(Items from a data source)
★ ★ ★ ★ ★ ★ ★
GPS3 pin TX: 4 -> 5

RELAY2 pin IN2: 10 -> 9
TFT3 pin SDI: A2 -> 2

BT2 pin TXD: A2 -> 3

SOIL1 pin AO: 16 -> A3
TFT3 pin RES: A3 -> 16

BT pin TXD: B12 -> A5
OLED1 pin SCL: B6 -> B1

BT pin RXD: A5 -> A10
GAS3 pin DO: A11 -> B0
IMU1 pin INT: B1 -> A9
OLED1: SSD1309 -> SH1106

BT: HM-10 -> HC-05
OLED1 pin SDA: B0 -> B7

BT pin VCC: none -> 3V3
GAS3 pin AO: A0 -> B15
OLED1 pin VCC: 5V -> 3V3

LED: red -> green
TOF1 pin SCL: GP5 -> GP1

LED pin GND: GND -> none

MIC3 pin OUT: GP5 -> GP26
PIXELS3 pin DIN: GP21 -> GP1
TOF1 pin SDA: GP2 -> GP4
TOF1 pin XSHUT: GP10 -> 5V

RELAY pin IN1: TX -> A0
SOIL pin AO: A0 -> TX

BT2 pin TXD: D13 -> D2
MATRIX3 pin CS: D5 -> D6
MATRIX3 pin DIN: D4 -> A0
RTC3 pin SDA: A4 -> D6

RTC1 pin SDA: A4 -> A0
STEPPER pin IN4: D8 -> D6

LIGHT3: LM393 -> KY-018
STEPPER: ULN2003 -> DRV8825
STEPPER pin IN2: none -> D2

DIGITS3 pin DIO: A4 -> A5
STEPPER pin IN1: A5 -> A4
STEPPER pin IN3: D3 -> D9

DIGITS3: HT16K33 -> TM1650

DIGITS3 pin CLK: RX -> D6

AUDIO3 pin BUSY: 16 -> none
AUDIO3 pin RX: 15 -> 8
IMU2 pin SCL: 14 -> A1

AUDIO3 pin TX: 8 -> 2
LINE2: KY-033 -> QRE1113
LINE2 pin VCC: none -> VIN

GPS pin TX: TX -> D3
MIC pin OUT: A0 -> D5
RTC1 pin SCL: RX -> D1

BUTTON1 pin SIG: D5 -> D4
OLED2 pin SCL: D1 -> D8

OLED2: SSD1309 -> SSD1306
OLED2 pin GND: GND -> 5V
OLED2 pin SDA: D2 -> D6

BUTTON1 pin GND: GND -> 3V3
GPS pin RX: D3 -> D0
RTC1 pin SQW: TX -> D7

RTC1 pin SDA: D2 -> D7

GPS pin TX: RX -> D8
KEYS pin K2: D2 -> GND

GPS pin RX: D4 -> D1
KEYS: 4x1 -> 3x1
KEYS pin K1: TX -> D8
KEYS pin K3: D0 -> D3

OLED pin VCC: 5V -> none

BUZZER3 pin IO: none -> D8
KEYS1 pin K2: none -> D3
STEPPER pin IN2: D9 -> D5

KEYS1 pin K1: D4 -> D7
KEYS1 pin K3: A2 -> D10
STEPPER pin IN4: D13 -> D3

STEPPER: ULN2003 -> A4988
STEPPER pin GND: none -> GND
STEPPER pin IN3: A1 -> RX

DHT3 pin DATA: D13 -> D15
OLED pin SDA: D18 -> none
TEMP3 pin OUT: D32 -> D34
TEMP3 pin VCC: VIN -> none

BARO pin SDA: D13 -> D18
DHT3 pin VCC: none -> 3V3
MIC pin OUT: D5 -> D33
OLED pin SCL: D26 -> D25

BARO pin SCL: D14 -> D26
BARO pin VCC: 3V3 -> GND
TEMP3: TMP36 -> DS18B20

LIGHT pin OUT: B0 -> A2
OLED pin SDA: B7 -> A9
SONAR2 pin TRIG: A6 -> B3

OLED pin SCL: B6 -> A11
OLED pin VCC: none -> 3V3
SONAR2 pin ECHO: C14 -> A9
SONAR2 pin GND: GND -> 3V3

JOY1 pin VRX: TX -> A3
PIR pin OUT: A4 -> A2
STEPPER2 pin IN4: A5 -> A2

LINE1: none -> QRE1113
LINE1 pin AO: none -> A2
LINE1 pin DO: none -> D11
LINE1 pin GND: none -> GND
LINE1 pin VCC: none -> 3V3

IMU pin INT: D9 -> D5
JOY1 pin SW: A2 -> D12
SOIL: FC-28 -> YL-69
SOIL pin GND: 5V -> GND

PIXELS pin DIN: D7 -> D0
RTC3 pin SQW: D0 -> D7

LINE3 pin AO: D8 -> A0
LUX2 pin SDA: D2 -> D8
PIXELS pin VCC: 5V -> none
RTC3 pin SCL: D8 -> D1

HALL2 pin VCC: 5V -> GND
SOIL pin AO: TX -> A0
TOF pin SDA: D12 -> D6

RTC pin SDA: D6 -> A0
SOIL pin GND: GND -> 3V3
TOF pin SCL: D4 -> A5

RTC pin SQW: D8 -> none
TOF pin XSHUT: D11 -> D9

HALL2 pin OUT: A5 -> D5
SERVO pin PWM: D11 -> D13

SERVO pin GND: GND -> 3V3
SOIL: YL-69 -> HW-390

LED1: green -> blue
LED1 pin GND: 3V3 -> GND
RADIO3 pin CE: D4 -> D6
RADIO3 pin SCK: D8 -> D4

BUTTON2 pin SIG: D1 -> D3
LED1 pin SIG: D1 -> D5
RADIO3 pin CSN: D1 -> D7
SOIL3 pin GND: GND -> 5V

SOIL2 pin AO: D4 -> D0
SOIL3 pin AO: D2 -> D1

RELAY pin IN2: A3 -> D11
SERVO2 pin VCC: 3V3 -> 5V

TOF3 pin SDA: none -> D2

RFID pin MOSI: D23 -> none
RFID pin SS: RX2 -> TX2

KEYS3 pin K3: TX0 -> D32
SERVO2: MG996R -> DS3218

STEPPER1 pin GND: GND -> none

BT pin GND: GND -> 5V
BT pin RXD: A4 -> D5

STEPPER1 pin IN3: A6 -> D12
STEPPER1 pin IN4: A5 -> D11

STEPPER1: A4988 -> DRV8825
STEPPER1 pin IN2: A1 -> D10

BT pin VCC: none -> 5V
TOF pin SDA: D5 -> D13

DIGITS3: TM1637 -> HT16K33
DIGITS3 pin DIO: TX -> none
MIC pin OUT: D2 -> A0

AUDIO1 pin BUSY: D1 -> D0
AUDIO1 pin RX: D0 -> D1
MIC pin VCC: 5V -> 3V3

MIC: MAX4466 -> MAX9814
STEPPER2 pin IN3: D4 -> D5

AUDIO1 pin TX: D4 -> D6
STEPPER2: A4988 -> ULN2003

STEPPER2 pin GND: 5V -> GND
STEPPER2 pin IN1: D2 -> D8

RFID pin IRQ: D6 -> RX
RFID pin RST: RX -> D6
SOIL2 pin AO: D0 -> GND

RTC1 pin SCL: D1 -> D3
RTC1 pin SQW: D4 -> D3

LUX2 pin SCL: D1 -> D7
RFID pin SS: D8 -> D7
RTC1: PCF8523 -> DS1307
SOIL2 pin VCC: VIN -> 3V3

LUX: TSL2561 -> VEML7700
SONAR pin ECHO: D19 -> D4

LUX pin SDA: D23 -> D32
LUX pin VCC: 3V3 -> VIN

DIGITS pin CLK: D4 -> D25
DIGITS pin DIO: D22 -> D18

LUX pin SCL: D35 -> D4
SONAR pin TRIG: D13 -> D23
★ ★ ★ ★ ★ ★ ★
▶ **What you are asked to do**:
For the word "BARO", find all matching lines in the entries above and copy them out.

▶ **Exercise output**:
BARO pin SDA: D13 -> D18
BARO pin SCL: D14 -> D26
BARO pin VCC: 3V3 -> GND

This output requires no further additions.